▶ _MATERIAL PROVIDED_:
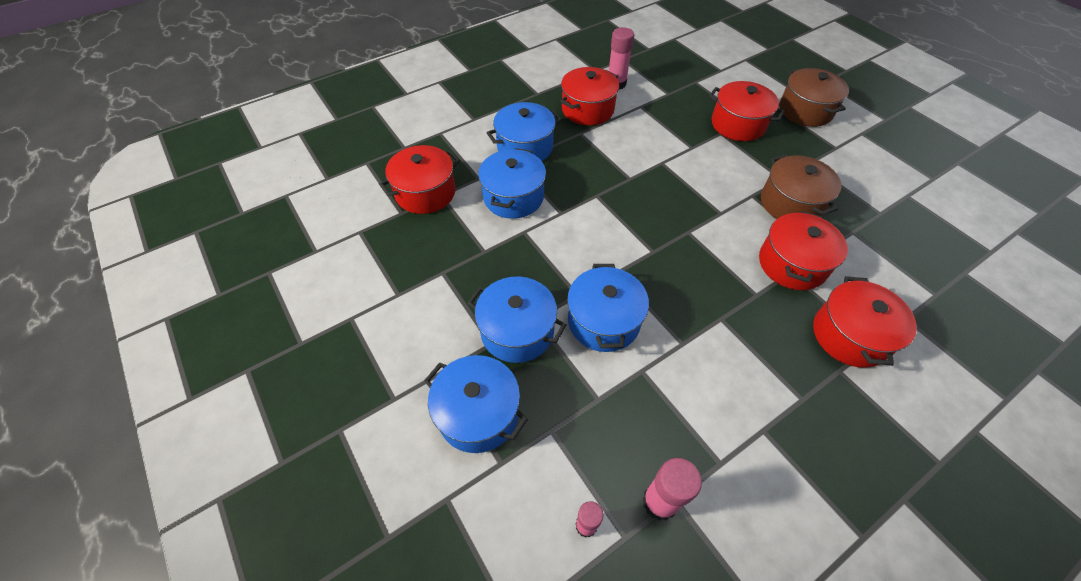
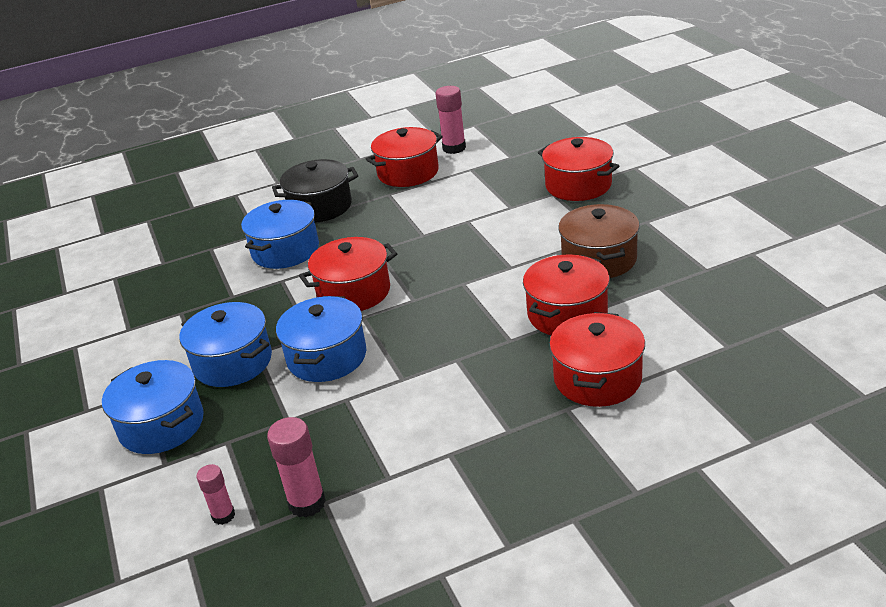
camera: 15 degrees right, 20 degrees down
(425, 192) = (195, 246): red pot -> red pot (354, 292)
(525, 147) = (320, 207): blue pot -> black pot
(805, 111) = (670, 171): brown pot -> none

▶ _YOUR OBJECTIVE_: Would you transcribe the whole listing above exactly? The pictures should not be included.

▶ _YOUR RESPONSE_:
camera: 15 degrees right, 20 degrees down
(425, 192) = (195, 246): red pot -> red pot (354, 292)
(525, 147) = (320, 207): blue pot -> black pot
(805, 111) = (670, 171): brown pot -> none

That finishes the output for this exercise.